### What the task asks
In the material below, find the line with "(354, 189) = (195, 453): yellow" and the line with "(688, 290) = (38, 246): black", then output those two lines and every line between them, exactly.

### Excerpted records
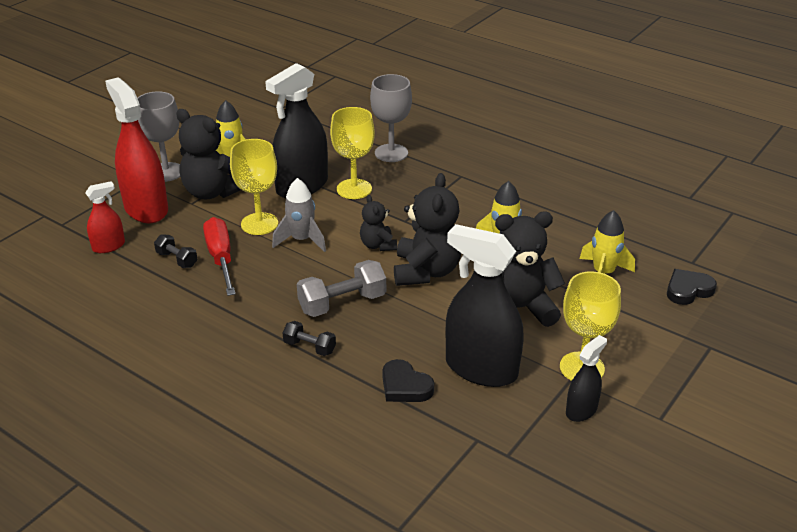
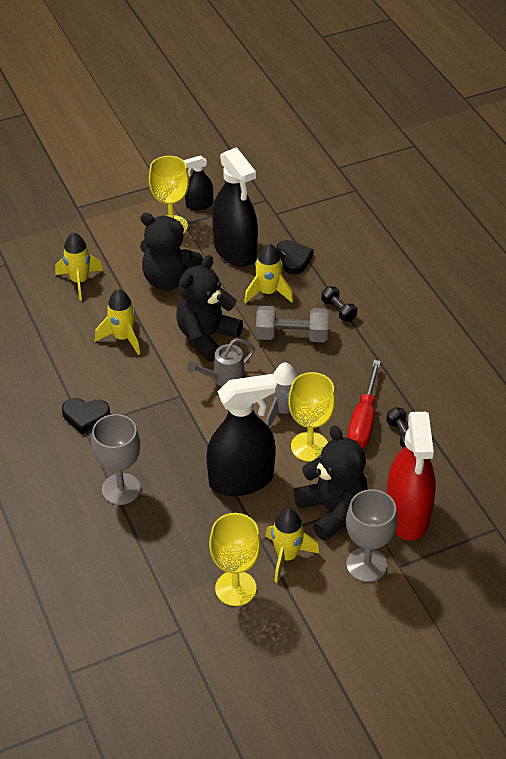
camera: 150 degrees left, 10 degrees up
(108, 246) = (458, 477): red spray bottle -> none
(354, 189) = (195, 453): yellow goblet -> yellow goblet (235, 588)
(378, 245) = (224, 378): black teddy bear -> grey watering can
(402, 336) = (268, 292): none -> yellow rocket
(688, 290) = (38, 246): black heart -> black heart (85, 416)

---

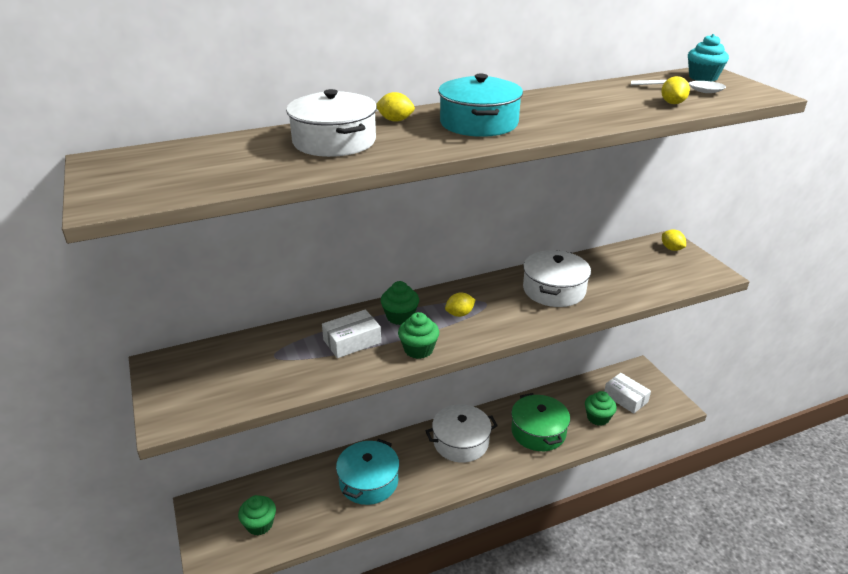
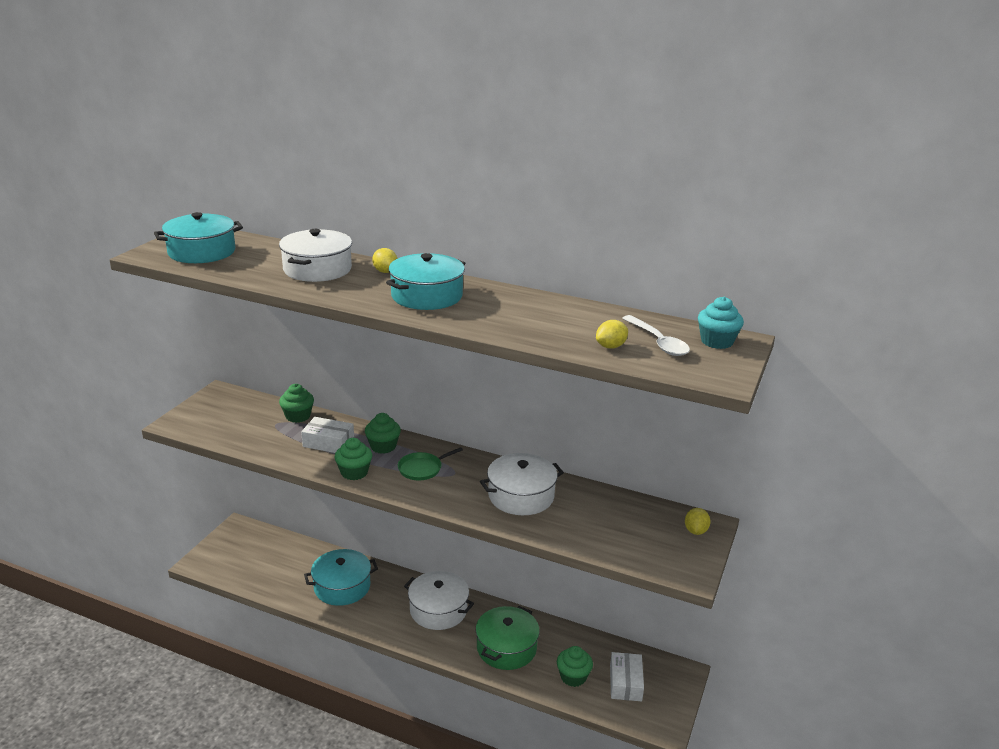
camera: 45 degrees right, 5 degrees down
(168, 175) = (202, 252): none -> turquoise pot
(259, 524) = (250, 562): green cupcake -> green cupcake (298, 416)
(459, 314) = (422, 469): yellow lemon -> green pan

### Answer space
(354, 189) = (195, 453): yellow goblet -> yellow goblet (235, 588)
(378, 245) = (224, 378): black teddy bear -> grey watering can
(402, 336) = (268, 292): none -> yellow rocket
(688, 290) = (38, 246): black heart -> black heart (85, 416)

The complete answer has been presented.